[Before-and-after scene images]
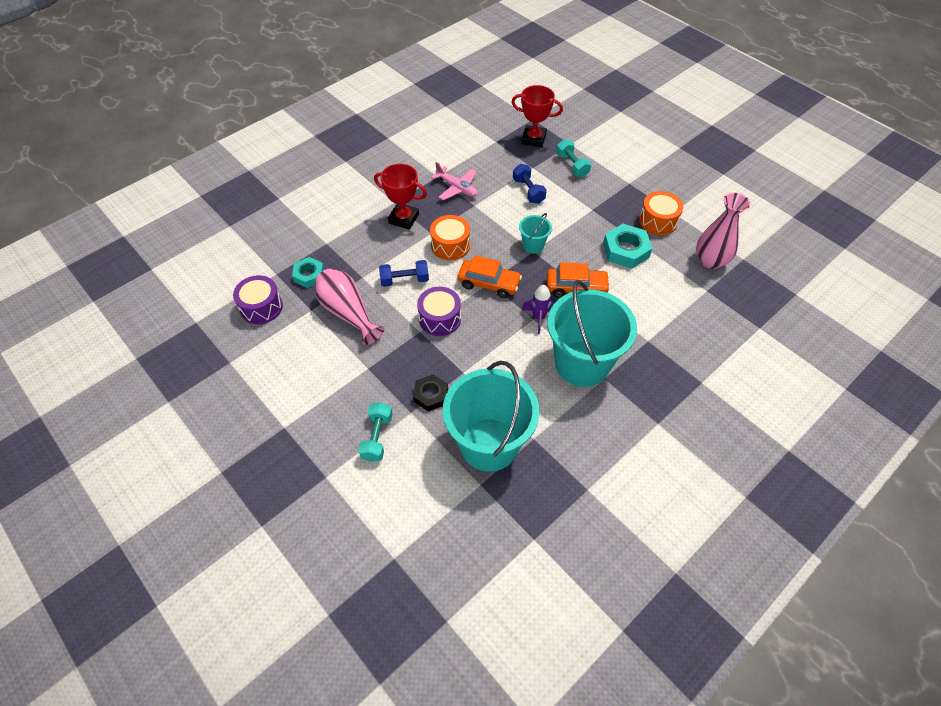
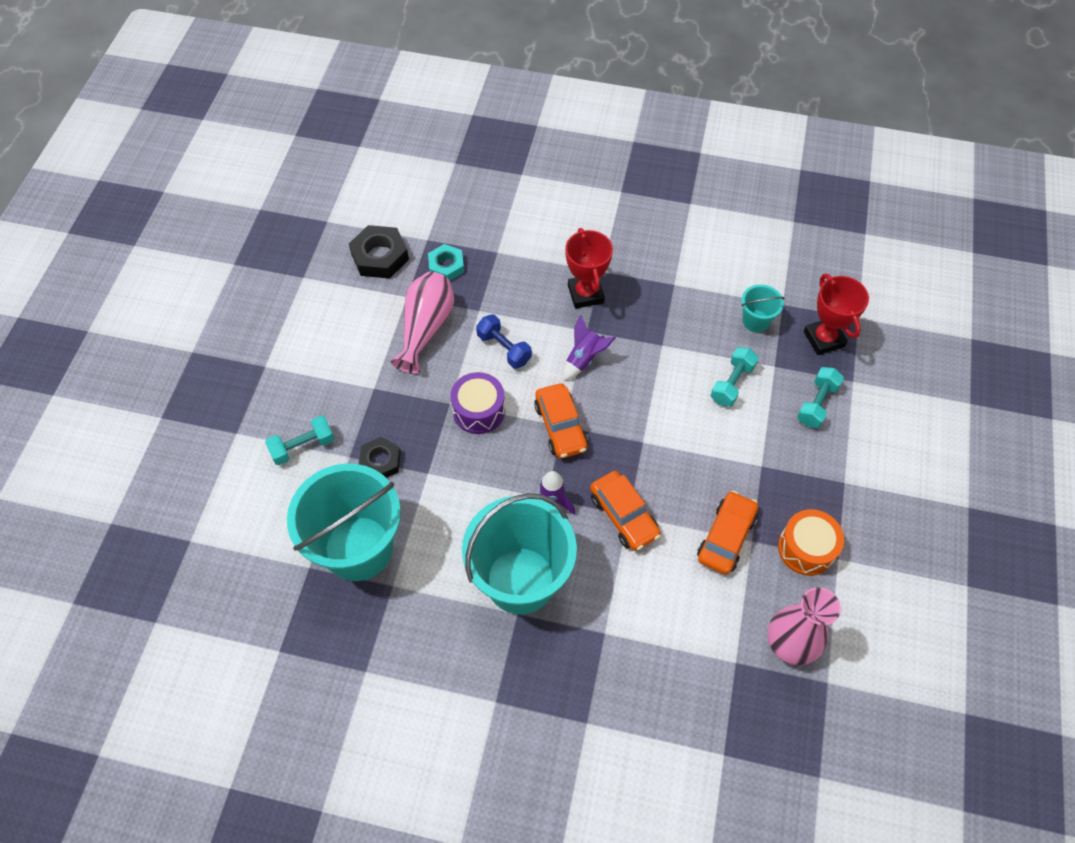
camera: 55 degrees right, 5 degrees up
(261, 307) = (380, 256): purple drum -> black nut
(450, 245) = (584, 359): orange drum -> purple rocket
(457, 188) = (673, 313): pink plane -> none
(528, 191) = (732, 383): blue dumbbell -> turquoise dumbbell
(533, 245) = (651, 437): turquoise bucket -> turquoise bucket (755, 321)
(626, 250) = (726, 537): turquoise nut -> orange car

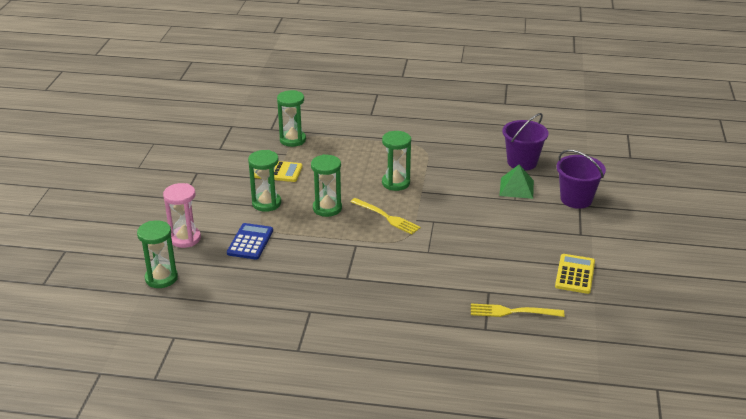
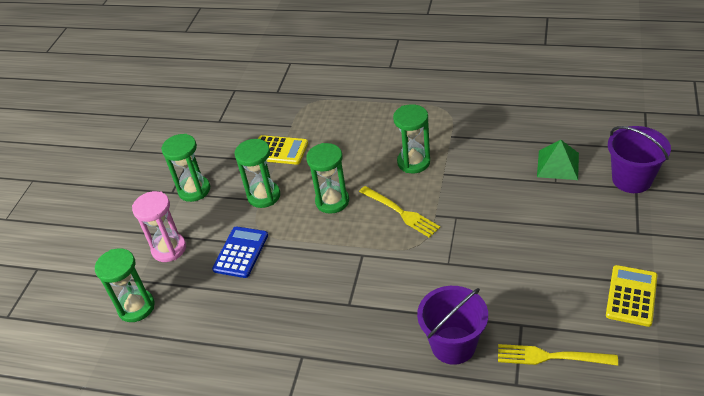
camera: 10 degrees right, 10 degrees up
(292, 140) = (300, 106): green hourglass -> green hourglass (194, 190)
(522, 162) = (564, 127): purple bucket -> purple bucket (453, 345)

TASK TO CARRY OUT: Copy all of the records verbatim, omitting the pictures.

RESULT OF THE TASK:
camera: 55 degrees right, 5 degrees up
(261, 307) = (380, 256): purple drum -> black nut
(450, 245) = (584, 359): orange drum -> purple rocket
(457, 188) = (673, 313): pink plane -> none
(528, 191) = (732, 383): blue dumbbell -> turquoise dumbbell
(533, 245) = (651, 437): turquoise bucket -> turquoise bucket (755, 321)
(626, 250) = (726, 537): turquoise nut -> orange car

camera: 10 degrees right, 10 degrees up
(292, 140) = (300, 106): green hourglass -> green hourglass (194, 190)
(522, 162) = (564, 127): purple bucket -> purple bucket (453, 345)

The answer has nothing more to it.